> DATASET EXCERPTS:
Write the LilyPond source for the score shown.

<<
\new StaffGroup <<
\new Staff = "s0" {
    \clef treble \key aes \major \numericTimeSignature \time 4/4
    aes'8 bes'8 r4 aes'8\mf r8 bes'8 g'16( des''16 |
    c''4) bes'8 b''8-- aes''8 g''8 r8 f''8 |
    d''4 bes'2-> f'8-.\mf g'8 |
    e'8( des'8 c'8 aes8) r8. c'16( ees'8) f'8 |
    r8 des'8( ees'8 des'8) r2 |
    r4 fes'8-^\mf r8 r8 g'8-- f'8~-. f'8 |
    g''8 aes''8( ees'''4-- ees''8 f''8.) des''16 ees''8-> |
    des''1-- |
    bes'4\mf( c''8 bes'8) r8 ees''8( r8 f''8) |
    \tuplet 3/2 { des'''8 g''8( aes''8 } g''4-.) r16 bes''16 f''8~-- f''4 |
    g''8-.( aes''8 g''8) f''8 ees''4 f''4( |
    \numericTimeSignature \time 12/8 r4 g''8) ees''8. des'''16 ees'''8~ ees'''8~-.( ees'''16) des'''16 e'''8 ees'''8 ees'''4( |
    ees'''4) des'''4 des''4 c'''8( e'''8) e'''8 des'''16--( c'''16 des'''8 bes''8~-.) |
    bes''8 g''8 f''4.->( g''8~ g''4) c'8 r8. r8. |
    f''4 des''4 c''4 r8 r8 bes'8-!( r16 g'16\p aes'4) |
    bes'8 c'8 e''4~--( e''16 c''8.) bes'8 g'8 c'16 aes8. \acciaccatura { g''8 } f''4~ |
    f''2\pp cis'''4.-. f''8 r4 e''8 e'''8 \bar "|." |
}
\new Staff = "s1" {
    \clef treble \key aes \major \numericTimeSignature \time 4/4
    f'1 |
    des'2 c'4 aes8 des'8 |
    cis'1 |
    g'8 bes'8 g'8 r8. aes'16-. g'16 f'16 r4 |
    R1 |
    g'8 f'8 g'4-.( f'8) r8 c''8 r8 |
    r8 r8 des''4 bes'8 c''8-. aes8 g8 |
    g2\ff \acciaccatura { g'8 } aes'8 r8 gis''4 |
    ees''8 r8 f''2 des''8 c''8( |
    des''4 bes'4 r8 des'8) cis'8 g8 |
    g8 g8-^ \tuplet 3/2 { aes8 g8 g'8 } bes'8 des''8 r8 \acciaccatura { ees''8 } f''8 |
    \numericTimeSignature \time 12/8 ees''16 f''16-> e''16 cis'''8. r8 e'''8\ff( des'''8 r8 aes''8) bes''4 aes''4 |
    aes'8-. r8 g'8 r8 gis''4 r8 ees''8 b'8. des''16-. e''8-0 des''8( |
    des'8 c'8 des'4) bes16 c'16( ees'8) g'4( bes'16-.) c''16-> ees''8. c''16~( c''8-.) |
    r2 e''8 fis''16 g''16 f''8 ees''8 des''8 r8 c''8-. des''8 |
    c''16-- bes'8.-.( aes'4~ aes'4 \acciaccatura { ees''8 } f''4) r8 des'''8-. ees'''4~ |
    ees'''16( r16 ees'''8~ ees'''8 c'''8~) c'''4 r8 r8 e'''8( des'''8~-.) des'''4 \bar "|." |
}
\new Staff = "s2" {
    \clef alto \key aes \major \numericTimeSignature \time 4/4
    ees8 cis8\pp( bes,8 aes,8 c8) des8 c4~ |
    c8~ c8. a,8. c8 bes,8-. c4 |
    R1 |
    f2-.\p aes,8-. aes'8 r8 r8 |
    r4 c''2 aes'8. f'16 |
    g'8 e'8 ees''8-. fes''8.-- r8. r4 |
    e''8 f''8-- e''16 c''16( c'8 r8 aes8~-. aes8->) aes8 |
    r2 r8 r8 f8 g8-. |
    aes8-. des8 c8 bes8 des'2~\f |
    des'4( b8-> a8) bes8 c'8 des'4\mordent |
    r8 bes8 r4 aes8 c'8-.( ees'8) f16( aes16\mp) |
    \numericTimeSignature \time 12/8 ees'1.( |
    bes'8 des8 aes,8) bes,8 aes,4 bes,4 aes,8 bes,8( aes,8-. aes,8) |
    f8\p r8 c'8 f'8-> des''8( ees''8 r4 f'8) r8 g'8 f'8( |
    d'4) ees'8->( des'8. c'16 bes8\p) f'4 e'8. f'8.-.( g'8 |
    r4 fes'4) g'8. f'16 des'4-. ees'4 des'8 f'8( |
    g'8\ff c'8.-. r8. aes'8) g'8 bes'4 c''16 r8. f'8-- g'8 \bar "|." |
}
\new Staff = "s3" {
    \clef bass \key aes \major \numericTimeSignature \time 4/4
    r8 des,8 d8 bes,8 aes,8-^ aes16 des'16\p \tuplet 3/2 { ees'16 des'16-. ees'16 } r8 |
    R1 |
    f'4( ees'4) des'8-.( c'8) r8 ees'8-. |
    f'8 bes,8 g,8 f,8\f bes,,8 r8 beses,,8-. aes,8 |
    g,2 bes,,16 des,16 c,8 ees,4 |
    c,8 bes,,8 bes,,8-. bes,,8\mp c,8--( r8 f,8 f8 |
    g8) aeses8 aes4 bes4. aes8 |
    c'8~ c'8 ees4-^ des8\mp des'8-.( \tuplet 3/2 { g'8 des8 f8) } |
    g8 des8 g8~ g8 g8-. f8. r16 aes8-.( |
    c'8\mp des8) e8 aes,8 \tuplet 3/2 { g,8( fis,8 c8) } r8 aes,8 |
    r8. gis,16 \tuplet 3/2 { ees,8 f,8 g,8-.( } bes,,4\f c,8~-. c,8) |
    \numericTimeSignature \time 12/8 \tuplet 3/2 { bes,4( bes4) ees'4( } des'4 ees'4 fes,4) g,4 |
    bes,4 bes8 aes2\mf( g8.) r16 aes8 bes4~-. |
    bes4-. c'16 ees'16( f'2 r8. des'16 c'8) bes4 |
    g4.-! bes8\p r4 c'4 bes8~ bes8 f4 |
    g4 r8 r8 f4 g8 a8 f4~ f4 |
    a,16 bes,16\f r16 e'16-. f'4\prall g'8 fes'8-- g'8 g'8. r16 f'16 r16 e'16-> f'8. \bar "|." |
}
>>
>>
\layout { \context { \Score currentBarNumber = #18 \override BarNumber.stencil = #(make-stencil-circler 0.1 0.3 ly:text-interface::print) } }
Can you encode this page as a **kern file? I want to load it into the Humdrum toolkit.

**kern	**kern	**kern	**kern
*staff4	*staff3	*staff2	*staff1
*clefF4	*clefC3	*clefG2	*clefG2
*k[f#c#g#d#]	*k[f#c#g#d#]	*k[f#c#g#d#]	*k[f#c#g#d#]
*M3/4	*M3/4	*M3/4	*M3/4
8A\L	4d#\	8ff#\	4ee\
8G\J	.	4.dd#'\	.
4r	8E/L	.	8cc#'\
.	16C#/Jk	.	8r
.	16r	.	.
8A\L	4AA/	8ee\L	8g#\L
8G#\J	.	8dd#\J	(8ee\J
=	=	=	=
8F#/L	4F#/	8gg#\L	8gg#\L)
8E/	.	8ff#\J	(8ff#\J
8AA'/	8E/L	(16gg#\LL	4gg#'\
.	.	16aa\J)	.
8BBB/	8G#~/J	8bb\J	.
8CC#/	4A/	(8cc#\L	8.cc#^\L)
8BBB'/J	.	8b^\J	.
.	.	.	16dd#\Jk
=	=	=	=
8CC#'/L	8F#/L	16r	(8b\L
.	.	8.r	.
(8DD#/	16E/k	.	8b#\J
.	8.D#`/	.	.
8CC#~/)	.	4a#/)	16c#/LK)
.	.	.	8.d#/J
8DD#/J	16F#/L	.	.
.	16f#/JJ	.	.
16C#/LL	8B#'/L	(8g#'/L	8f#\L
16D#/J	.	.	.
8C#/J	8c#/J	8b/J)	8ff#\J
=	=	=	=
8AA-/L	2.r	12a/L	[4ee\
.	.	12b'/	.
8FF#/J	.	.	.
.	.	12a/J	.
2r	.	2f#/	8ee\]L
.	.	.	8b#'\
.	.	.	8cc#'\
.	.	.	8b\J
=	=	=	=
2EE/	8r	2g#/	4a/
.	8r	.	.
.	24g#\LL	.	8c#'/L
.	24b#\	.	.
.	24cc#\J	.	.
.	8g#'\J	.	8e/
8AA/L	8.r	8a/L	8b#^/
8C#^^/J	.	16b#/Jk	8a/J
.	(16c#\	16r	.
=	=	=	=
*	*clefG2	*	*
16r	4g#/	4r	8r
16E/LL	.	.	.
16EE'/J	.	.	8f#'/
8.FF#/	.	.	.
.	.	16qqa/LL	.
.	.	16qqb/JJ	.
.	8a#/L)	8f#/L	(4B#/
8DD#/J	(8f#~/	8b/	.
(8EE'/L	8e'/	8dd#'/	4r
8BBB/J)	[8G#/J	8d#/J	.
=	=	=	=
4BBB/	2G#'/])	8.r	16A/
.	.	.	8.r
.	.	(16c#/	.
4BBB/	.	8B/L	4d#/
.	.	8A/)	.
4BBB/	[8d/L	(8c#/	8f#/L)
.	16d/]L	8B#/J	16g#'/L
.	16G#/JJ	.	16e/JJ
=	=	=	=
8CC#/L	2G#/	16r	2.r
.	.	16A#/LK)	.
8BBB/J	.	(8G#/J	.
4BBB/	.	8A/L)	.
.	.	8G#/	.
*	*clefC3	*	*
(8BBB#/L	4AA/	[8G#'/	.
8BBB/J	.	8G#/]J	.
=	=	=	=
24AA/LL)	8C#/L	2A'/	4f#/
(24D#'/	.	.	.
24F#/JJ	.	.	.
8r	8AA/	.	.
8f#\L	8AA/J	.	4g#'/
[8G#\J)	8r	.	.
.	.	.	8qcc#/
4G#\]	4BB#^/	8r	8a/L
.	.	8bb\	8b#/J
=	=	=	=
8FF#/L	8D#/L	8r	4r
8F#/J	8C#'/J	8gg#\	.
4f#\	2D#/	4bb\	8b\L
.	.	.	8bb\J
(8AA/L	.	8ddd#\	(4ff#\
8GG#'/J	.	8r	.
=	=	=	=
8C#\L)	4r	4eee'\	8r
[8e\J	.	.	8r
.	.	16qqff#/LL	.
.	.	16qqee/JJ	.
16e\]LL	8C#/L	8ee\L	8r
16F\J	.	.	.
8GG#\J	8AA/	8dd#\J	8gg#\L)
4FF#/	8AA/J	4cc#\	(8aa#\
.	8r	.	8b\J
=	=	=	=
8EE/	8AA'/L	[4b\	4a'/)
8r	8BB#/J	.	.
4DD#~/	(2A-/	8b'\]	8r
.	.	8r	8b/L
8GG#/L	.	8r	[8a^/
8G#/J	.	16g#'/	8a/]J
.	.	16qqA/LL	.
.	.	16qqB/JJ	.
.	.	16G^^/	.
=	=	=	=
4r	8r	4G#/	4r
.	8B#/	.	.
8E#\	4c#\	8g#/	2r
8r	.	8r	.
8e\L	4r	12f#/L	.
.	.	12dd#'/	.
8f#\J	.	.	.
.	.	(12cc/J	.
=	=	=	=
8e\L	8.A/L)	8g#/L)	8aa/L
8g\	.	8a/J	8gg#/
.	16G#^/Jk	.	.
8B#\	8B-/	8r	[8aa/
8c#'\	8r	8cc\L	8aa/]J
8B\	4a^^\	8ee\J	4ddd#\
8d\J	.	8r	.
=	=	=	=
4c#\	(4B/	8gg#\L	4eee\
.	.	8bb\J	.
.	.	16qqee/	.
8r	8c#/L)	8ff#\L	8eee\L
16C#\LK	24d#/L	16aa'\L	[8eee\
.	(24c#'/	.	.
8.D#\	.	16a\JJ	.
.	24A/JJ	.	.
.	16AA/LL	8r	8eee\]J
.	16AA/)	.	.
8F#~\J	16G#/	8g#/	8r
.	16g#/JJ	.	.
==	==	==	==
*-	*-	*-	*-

> TO DO: Pull out each line in the entries above that contains the string "major".

> ANSWER:
    \clef treble \key aes \major \numericTimeSignature \time 4/4
    \clef treble \key aes \major \numericTimeSignature \time 4/4
    \clef alto \key aes \major \numericTimeSignature \time 4/4
    \clef bass \key aes \major \numericTimeSignature \time 4/4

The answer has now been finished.